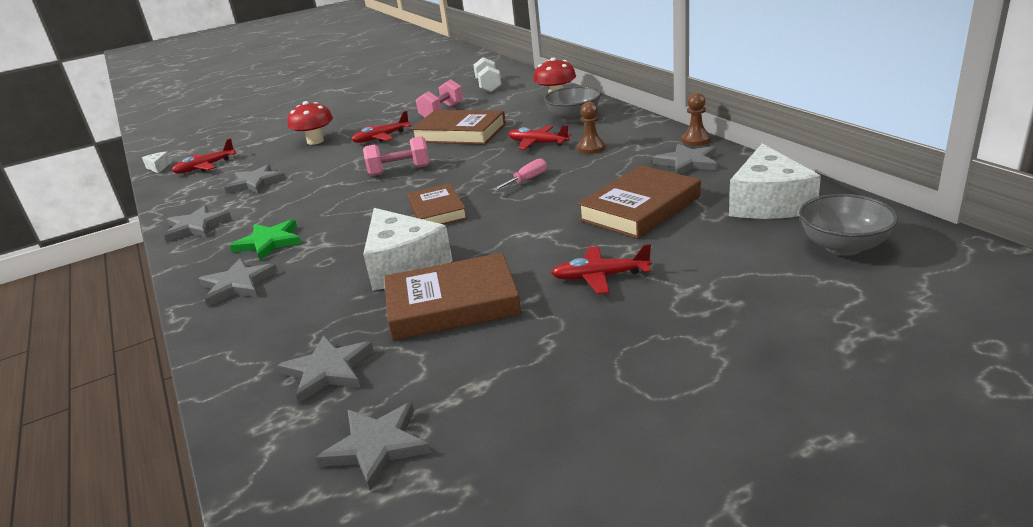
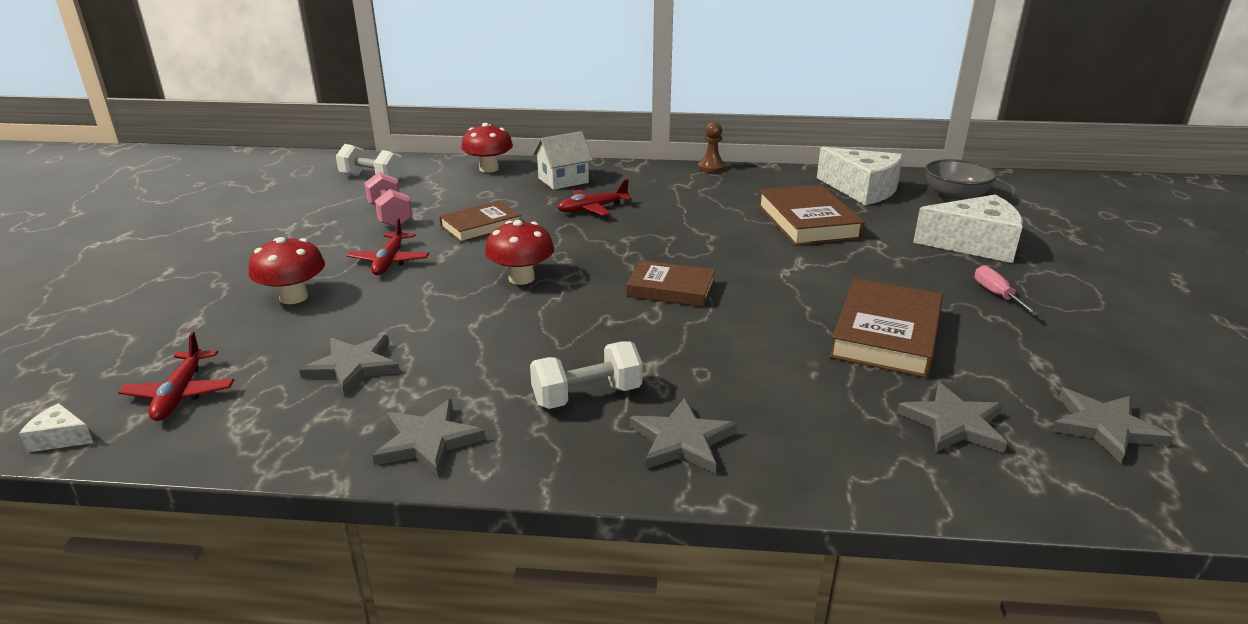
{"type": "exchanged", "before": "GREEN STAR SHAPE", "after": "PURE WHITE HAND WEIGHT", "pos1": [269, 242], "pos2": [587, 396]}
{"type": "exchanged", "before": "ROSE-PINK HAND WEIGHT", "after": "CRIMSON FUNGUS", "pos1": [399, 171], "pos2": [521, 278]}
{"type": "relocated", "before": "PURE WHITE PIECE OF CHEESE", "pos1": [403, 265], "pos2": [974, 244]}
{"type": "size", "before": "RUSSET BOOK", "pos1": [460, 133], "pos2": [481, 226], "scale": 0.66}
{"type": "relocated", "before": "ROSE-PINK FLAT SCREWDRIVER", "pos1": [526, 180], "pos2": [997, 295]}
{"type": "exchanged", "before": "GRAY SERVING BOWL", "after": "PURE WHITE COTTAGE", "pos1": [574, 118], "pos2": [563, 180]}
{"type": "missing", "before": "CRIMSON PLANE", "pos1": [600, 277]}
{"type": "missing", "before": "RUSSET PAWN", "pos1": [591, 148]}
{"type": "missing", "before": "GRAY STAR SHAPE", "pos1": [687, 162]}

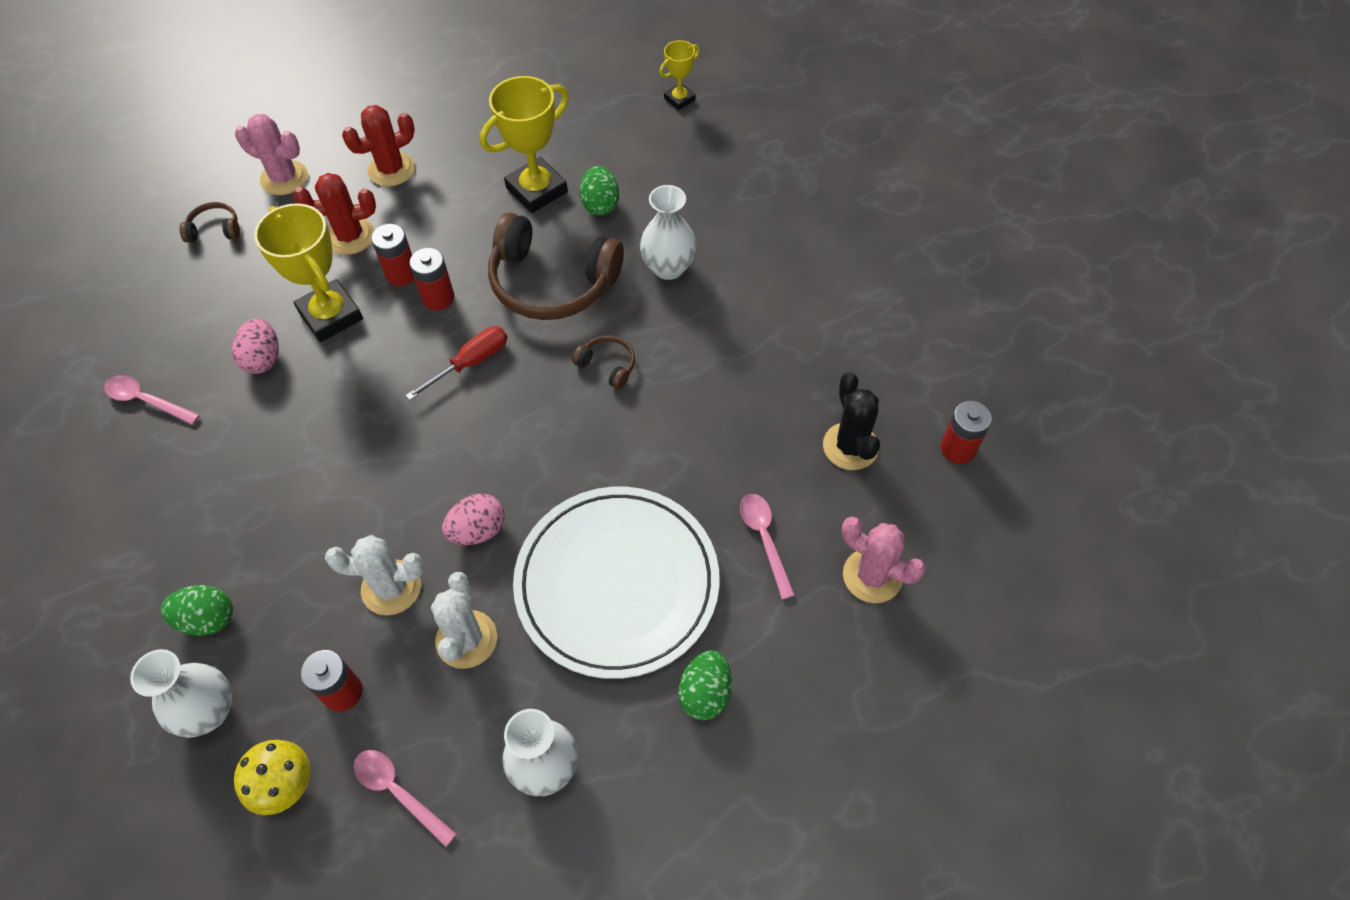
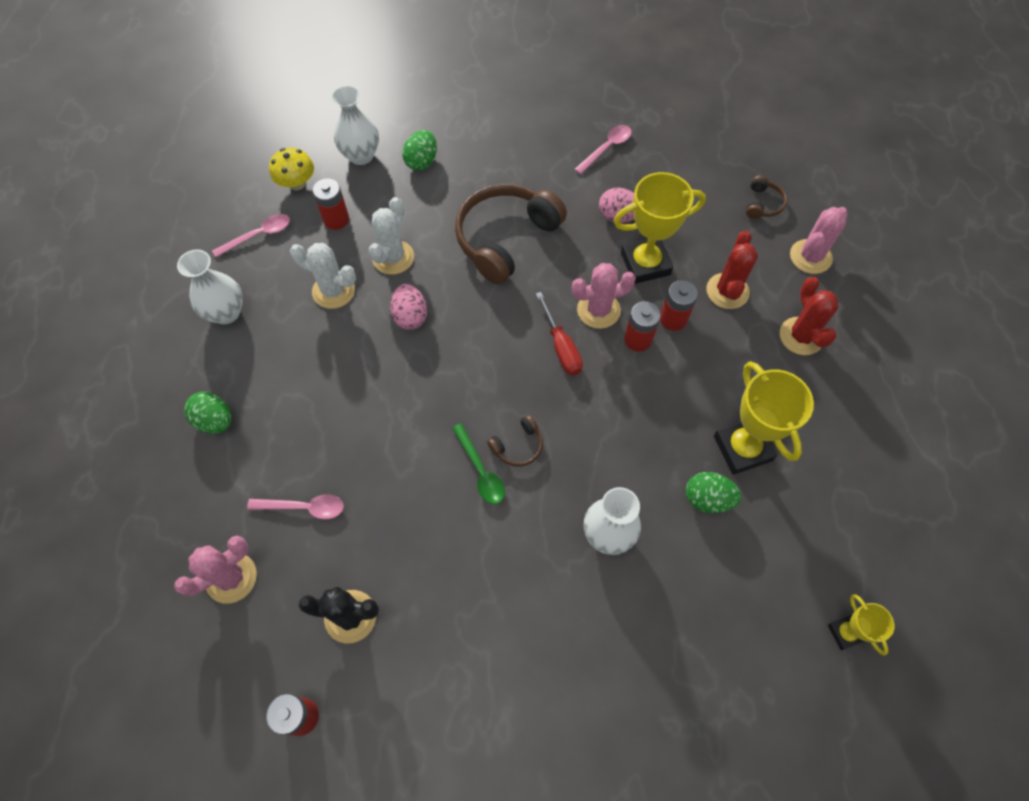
{"type": "relocated", "before": "RUSSET HEADSET", "pos1": [552, 282], "pos2": [506, 239]}
{"type": "missing", "before": "PURE WHITE FLAT DISH", "pos1": [617, 584]}
{"type": "appeared", "after": "GREEN SPOON", "pos2": [480, 470]}
{"type": "appeared", "after": "ROSE-PINK CACTUS", "pos2": [598, 310]}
+ + + +
> Prompt
Exclude the pictures and write out exactly the lines from the one holding "WHITE PIECE OF" through the end of the entries, inclusive, and only those.

> Answer below
{"type": "relocated", "before": "PURE WHITE PIECE OF CHEESE", "pos1": [403, 265], "pos2": [974, 244]}
{"type": "size", "before": "RUSSET BOOK", "pos1": [460, 133], "pos2": [481, 226], "scale": 0.66}
{"type": "relocated", "before": "ROSE-PINK FLAT SCREWDRIVER", "pos1": [526, 180], "pos2": [997, 295]}
{"type": "exchanged", "before": "GRAY SERVING BOWL", "after": "PURE WHITE COTTAGE", "pos1": [574, 118], "pos2": [563, 180]}
{"type": "missing", "before": "CRIMSON PLANE", "pos1": [600, 277]}
{"type": "missing", "before": "RUSSET PAWN", "pos1": [591, 148]}
{"type": "missing", "before": "GRAY STAR SHAPE", "pos1": [687, 162]}

{"type": "relocated", "before": "RUSSET HEADSET", "pos1": [552, 282], "pos2": [506, 239]}
{"type": "missing", "before": "PURE WHITE FLAT DISH", "pos1": [617, 584]}
{"type": "appeared", "after": "GREEN SPOON", "pos2": [480, 470]}
{"type": "appeared", "after": "ROSE-PINK CACTUS", "pos2": [598, 310]}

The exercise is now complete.